Leave out the pictures and reproduce all of the data exactly.

──────── Dataset section

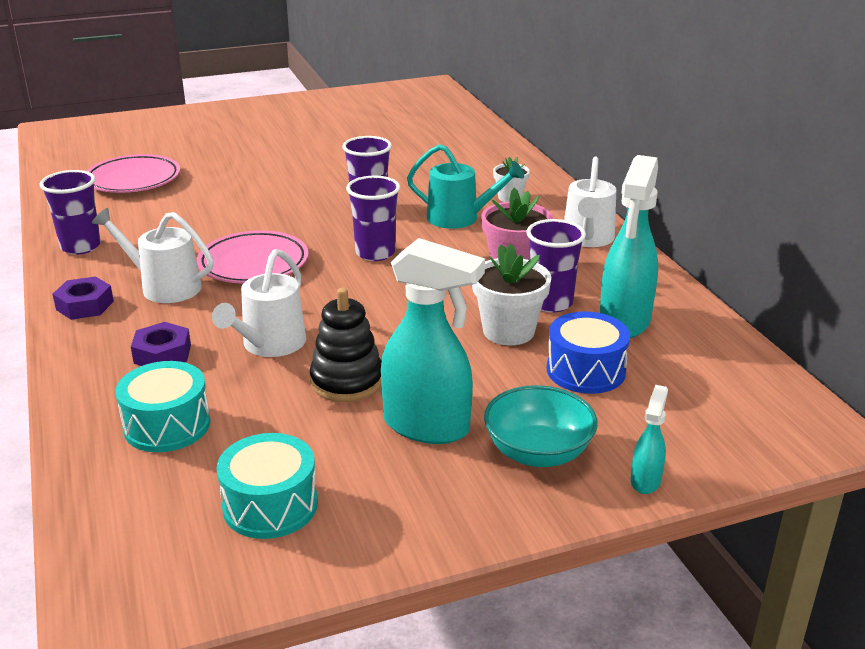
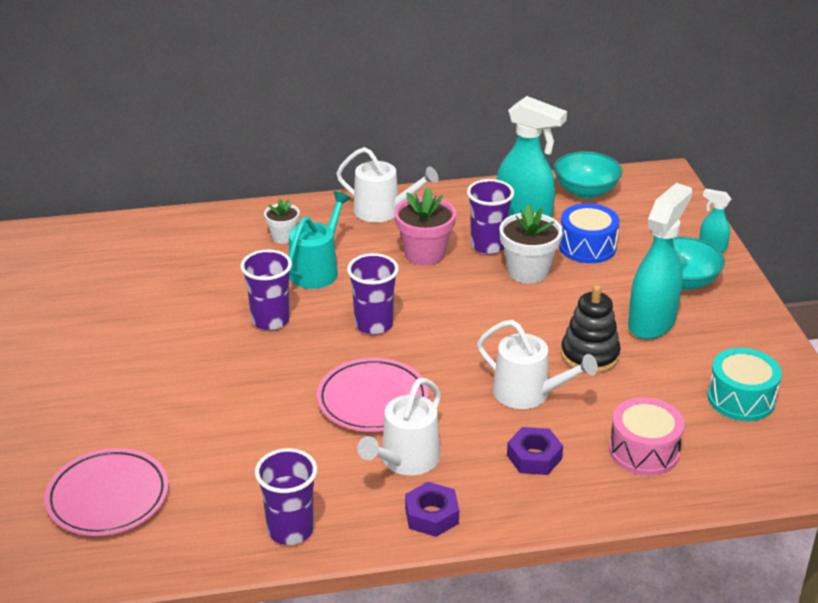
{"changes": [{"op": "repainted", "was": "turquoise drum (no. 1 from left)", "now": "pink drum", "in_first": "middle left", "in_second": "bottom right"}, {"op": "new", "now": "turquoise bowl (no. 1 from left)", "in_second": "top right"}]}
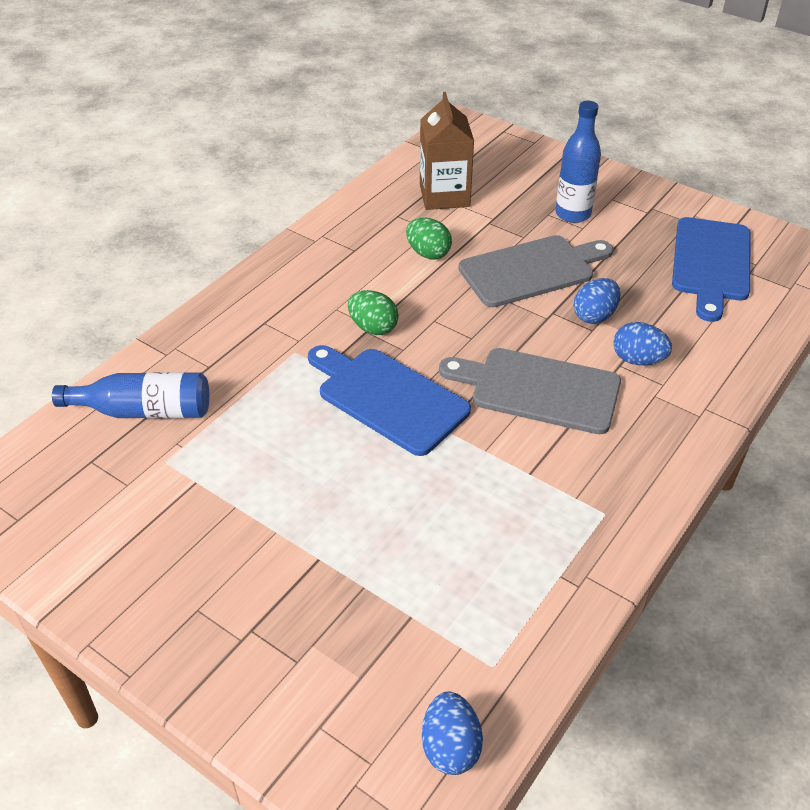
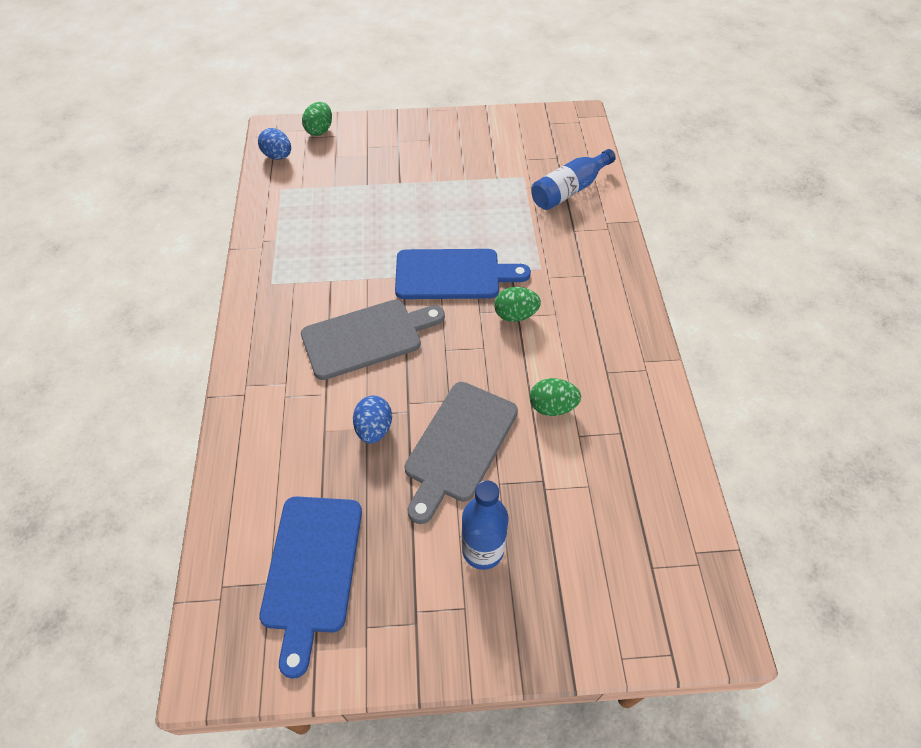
{"changes": [{"op": "gone", "was": "brown carton", "in_first": "top centre"}, {"op": "rotated", "was": "blue cutting board (no. 2 from left in the first image)", "in_first": "top right", "in_second": "bottom centre", "clockwise": -150}, {"op": "gone", "was": "blue egg (no. 3 from left)", "in_first": "middle right"}, {"op": "new", "now": "green egg (no. 1 from left)", "in_second": "top centre"}]}
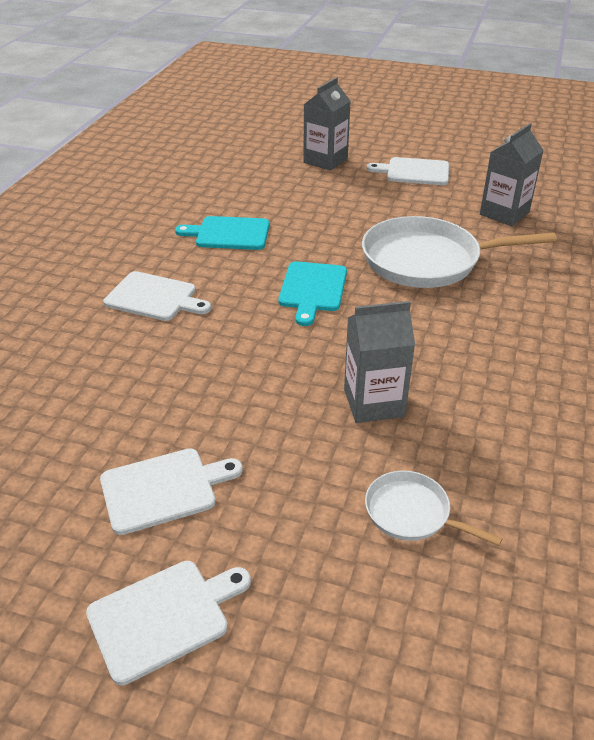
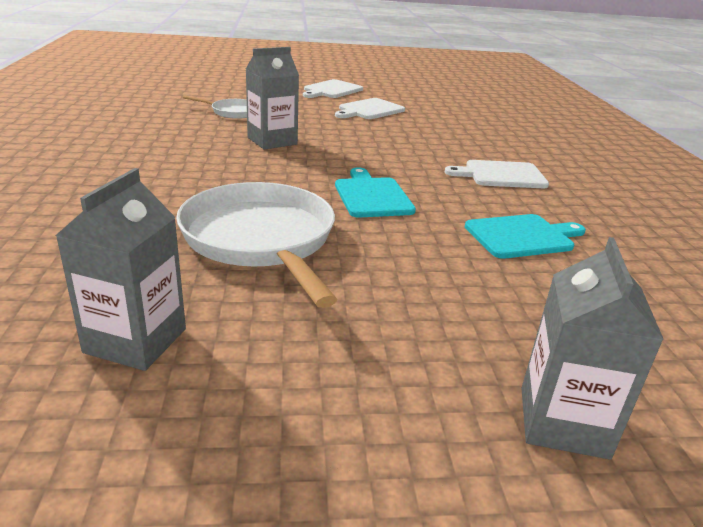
{"changes": [{"op": "gone", "was": "white cutting board (no. 4 from left)", "in_first": "top right"}, {"op": "rotated", "was": "white pan (no. 2 from left)", "in_first": "middle right", "in_second": "centre", "clockwise": -90}]}
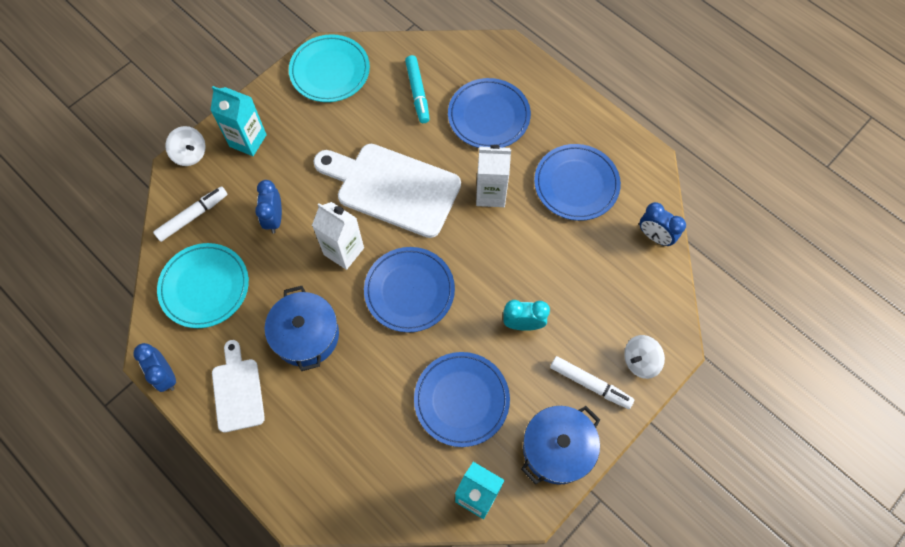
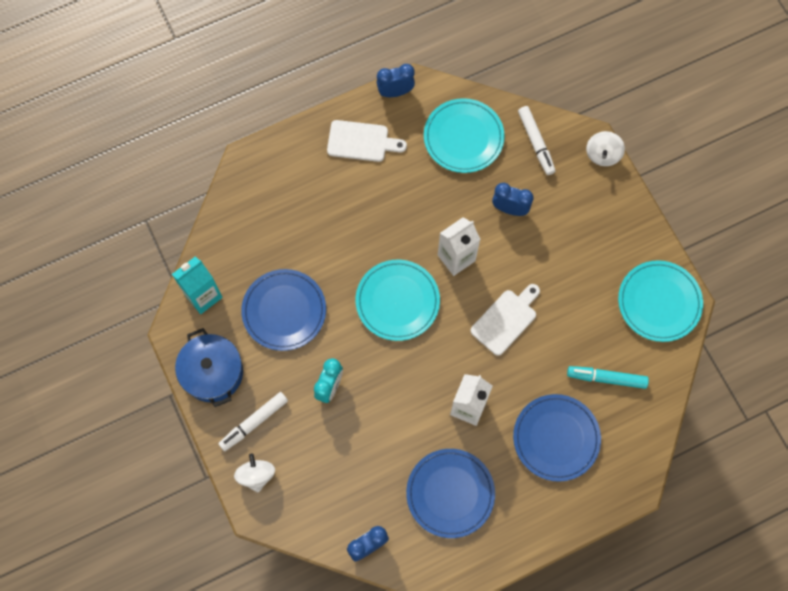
{"changes": [{"op": "gone", "was": "turquoise carton (no. 1 from left)", "in_first": "top left"}, {"op": "rotated", "was": "white spinning top (no. 1 from left in the first image)", "in_first": "top left", "in_second": "top right", "clockwise": -45}, {"op": "scaled", "was": "white cutting board (no. 2 from left)", "in_first": "centre", "in_second": "centre", "ratio": 0.56}, {"op": "repainted", "was": "blue plate (no. 1 from left)", "now": "turquoise plate (no. 1 from left)", "in_first": "centre", "in_second": "centre"}, {"op": "gone", "was": "blue pot (no. 1 from left)", "in_first": "centre"}]}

────────────────

Finished task
{"changes": [{"op": "repainted", "was": "turquoise drum (no. 1 from left)", "now": "pink drum", "in_first": "middle left", "in_second": "bottom right"}, {"op": "new", "now": "turquoise bowl (no. 1 from left)", "in_second": "top right"}]}
{"changes": [{"op": "gone", "was": "brown carton", "in_first": "top centre"}, {"op": "rotated", "was": "blue cutting board (no. 2 from left in the first image)", "in_first": "top right", "in_second": "bottom centre", "clockwise": -150}, {"op": "gone", "was": "blue egg (no. 3 from left)", "in_first": "middle right"}, {"op": "new", "now": "green egg (no. 1 from left)", "in_second": "top centre"}]}
{"changes": [{"op": "gone", "was": "white cutting board (no. 4 from left)", "in_first": "top right"}, {"op": "rotated", "was": "white pan (no. 2 from left)", "in_first": "middle right", "in_second": "centre", "clockwise": -90}]}
{"changes": [{"op": "gone", "was": "turquoise carton (no. 1 from left)", "in_first": "top left"}, {"op": "rotated", "was": "white spinning top (no. 1 from left in the first image)", "in_first": "top left", "in_second": "top right", "clockwise": -45}, {"op": "scaled", "was": "white cutting board (no. 2 from left)", "in_first": "centre", "in_second": "centre", "ratio": 0.56}, {"op": "repainted", "was": "blue plate (no. 1 from left)", "now": "turquoise plate (no. 1 from left)", "in_first": "centre", "in_second": "centre"}, {"op": "gone", "was": "blue pot (no. 1 from left)", "in_first": "centre"}]}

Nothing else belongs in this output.